- _DESCRIPTION OF THE TASK_: When the line containing "brown gum eraser (398,372)" is reached, copy it and each subsequent line of the material below exactly, through the last line.

----- INPUT

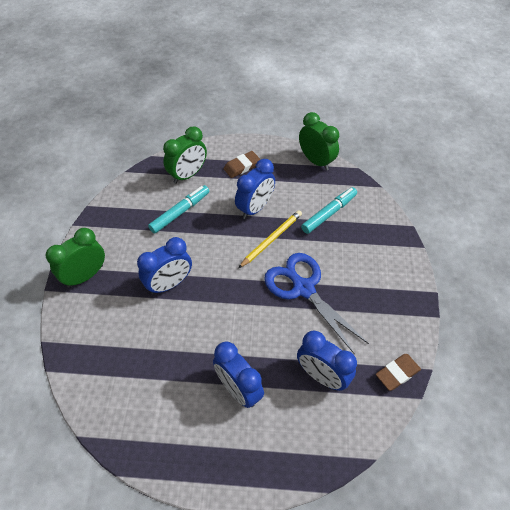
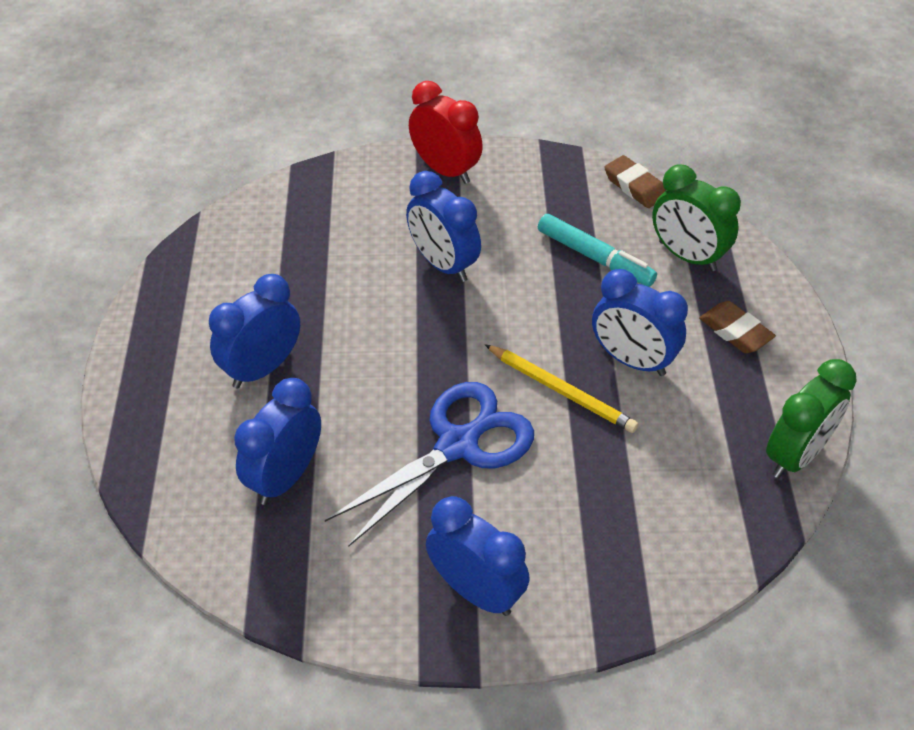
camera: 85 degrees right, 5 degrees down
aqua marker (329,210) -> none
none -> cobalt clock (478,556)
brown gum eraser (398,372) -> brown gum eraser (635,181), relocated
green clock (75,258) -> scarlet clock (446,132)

----------

- _RESPONSE TO THE EXERCISE_:
brown gum eraser (398,372) -> brown gum eraser (635,181), relocated
green clock (75,258) -> scarlet clock (446,132)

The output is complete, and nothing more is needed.